WHAT THE TASK REQUIRES ▸ Would you output the entries below only from the line containing "(365, 471) = (524, 386): brown" through the line containing "(581, 250) = (669, 205): black", exactly as they stand and with both ends included?

DATASET ▸
________________

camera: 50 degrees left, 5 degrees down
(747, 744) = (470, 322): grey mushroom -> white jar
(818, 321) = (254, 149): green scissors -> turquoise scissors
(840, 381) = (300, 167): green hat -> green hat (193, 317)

________________

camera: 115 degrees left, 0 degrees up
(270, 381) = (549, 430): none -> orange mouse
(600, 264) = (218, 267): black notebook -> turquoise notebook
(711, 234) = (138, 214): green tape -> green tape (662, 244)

________________

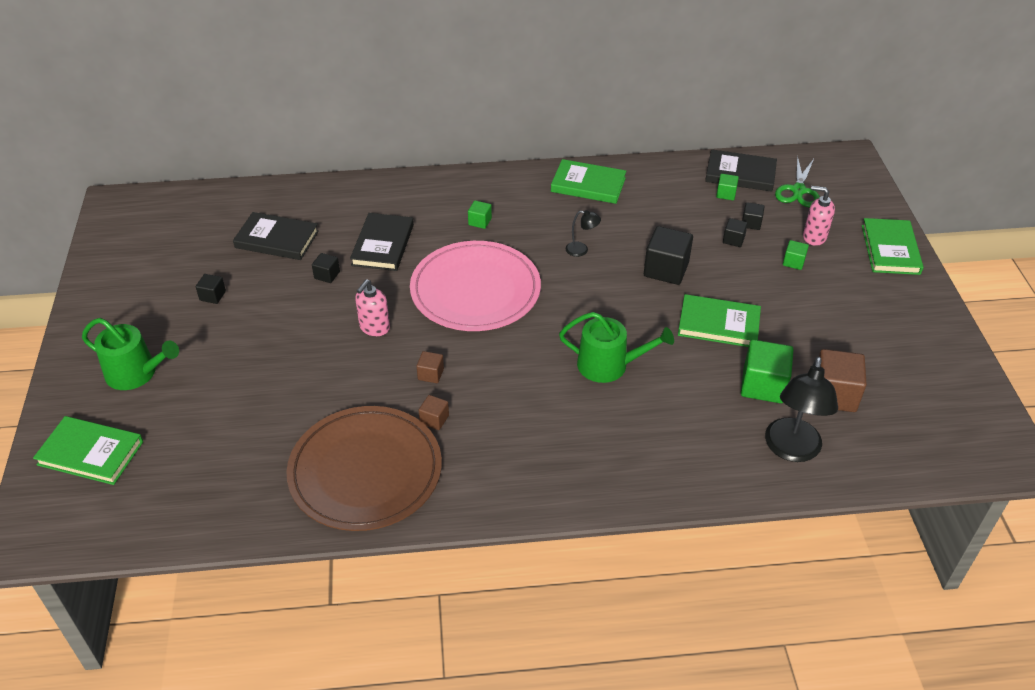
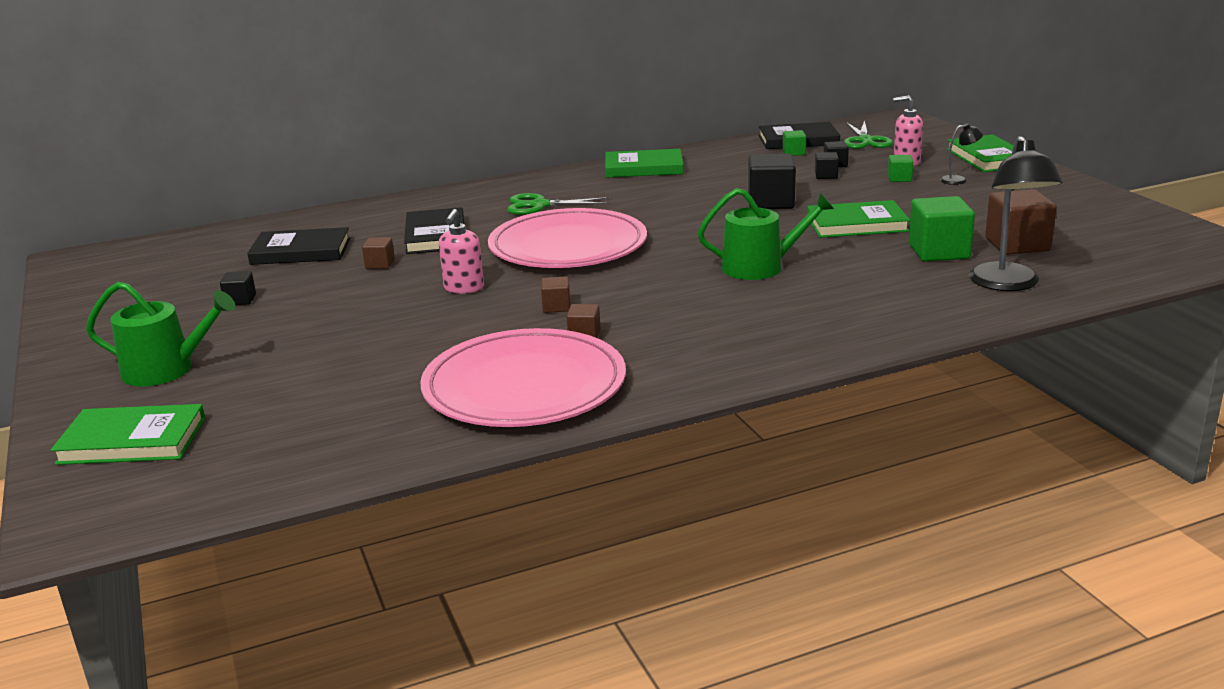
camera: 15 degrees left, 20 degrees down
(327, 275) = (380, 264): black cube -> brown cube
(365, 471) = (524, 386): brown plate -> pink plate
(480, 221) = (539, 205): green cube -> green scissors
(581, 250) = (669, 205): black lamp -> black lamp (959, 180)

________________

SOLUTION TO THIS TASK ▸
(365, 471) = (524, 386): brown plate -> pink plate
(480, 221) = (539, 205): green cube -> green scissors
(581, 250) = (669, 205): black lamp -> black lamp (959, 180)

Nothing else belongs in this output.